Set down the data below without change, skipping the pictures it holds.

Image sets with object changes

▼

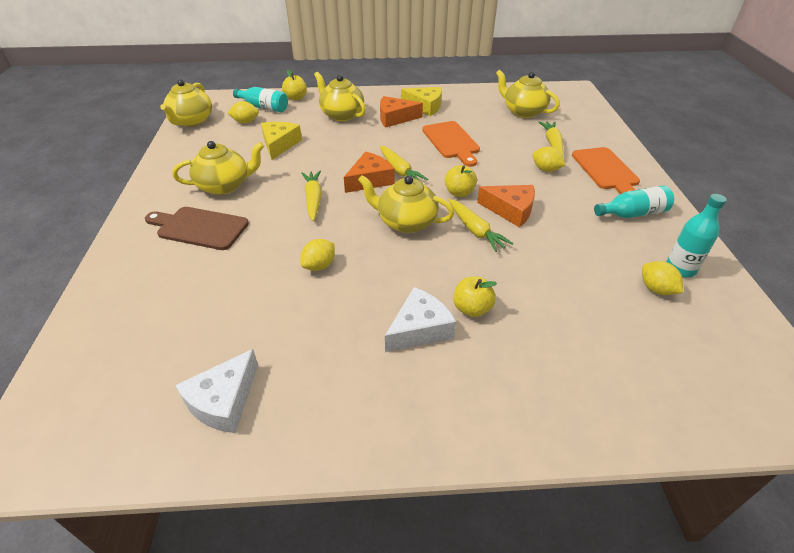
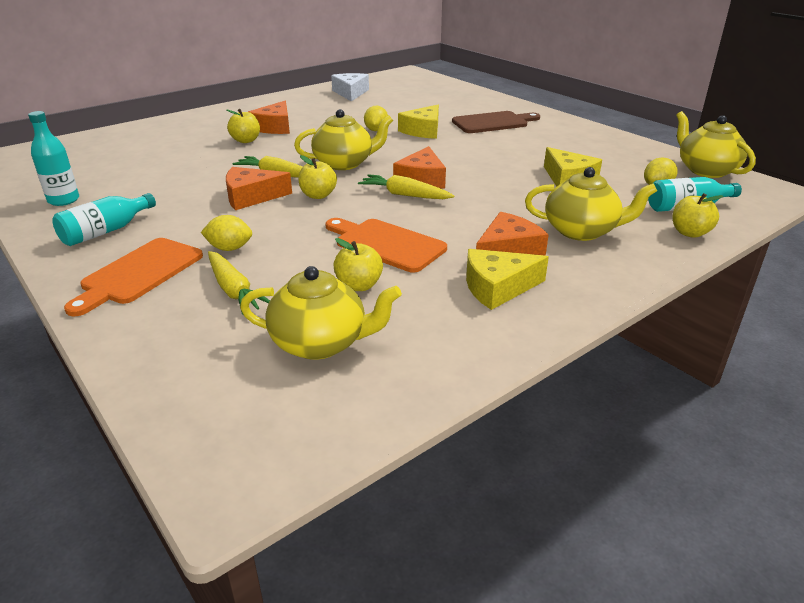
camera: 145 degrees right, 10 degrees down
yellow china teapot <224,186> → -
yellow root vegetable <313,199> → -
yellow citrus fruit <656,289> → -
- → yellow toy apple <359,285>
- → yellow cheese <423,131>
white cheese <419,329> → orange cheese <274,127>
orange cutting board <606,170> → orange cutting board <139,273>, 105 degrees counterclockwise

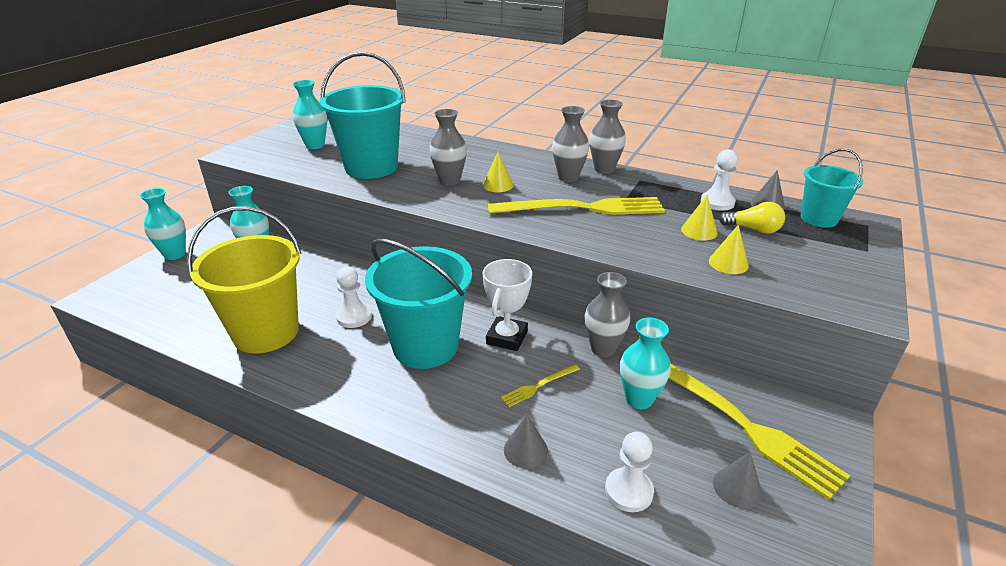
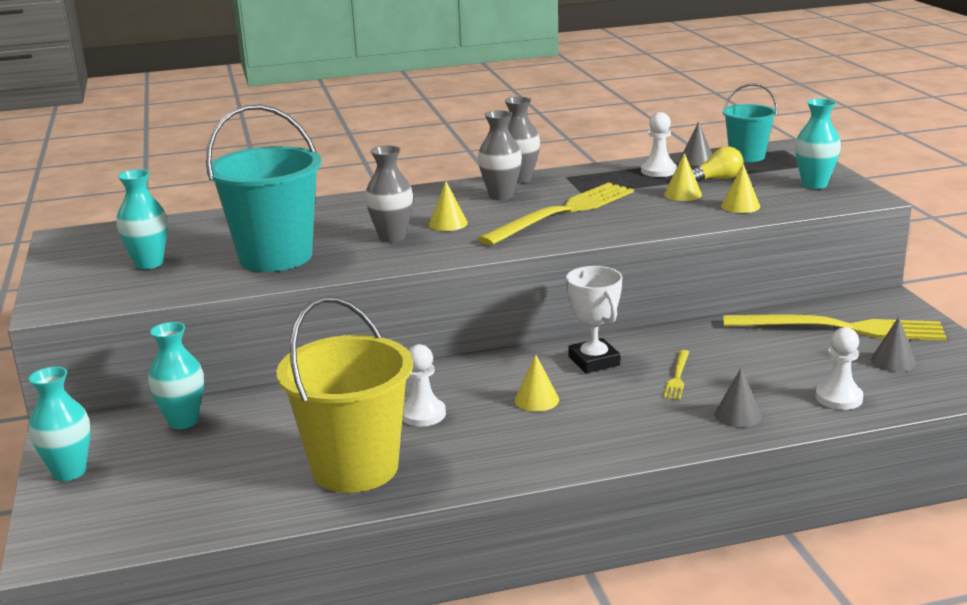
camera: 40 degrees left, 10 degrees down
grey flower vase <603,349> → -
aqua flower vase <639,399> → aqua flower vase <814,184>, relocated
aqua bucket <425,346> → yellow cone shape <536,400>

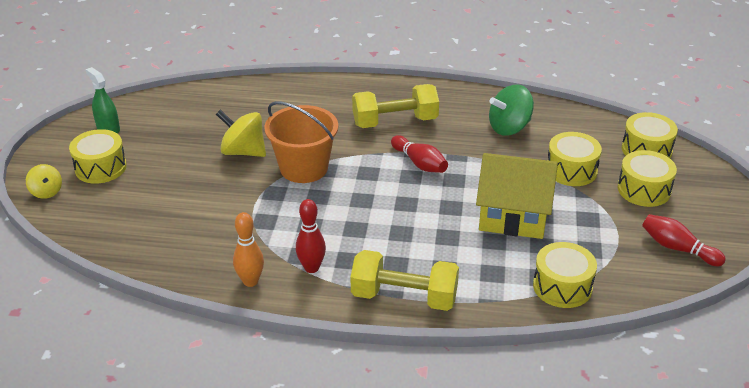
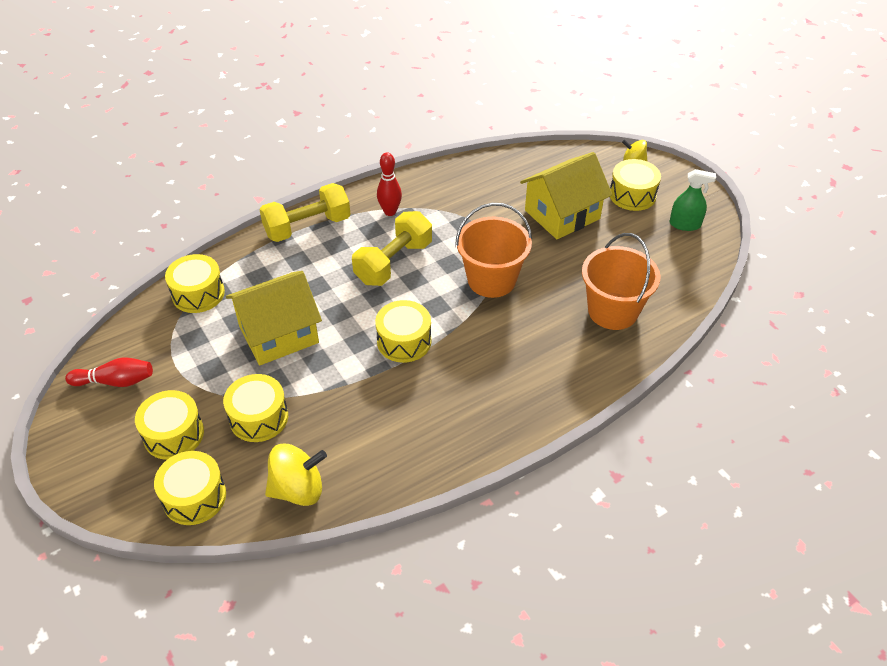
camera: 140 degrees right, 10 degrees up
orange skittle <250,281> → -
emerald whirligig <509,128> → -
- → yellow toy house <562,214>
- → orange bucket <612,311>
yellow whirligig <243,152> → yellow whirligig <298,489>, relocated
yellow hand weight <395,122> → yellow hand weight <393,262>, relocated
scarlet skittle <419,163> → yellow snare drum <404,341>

▲

Answer to this problem ->
camera: 145 degrees right, 10 degrees down
yellow china teapot <224,186> → -
yellow root vegetable <313,199> → -
yellow citrus fruit <656,289> → -
- → yellow toy apple <359,285>
- → yellow cheese <423,131>
white cheese <419,329> → orange cheese <274,127>
orange cutting board <606,170> → orange cutting board <139,273>, 105 degrees counterclockwise

camera: 40 degrees left, 10 degrees down
grey flower vase <603,349> → -
aqua flower vase <639,399> → aqua flower vase <814,184>, relocated
aqua bucket <425,346> → yellow cone shape <536,400>

camera: 140 degrees right, 10 degrees up
orange skittle <250,281> → -
emerald whirligig <509,128> → -
- → yellow toy house <562,214>
- → orange bucket <612,311>
yellow whirligig <243,152> → yellow whirligig <298,489>, relocated
yellow hand weight <395,122> → yellow hand weight <393,262>, relocated
scarlet skittle <419,163> → yellow snare drum <404,341>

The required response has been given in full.